Material provided START

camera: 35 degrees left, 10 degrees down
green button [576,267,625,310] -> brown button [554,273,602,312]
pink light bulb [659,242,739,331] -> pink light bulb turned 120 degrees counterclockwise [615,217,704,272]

Material provided END
Material provided START

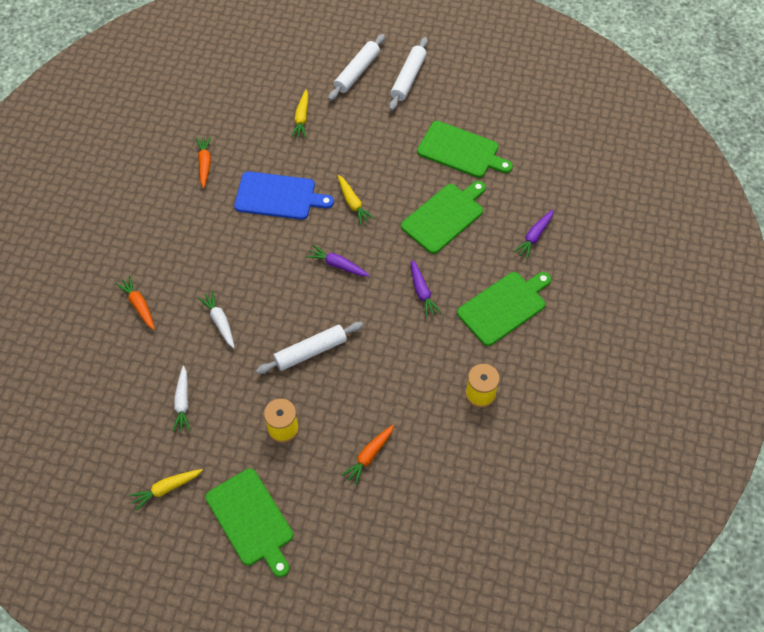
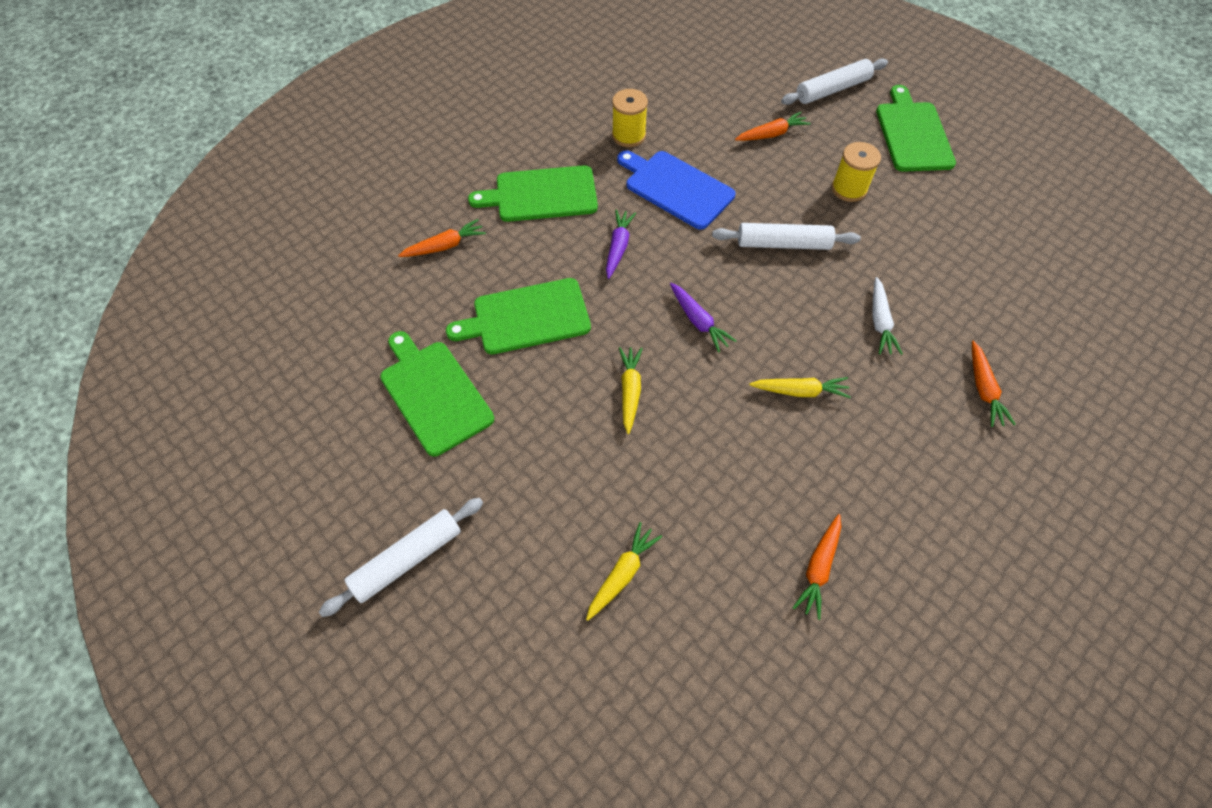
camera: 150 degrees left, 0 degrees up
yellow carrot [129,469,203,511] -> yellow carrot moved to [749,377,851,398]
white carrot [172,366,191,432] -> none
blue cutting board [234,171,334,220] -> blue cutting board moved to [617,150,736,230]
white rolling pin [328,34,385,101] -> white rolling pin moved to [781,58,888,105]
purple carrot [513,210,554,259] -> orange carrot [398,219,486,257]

Material provided END
Material provided START

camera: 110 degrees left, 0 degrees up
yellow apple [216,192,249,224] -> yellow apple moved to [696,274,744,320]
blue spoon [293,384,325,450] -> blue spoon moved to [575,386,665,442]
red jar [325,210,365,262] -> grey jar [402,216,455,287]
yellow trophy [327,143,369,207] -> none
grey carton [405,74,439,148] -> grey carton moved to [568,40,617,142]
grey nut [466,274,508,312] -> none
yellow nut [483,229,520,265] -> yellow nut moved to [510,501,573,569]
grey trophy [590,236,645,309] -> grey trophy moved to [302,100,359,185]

Material provided END

What the task asks
Lines holding the word "degrees" are the answer; copy every one from the records above.

Written answer
camera: 35 degrees left, 10 degrees down
pink light bulb [659,242,739,331] -> pink light bulb turned 120 degrees counterclockwise [615,217,704,272]
camera: 150 degrees left, 0 degrees up
camera: 110 degrees left, 0 degrees up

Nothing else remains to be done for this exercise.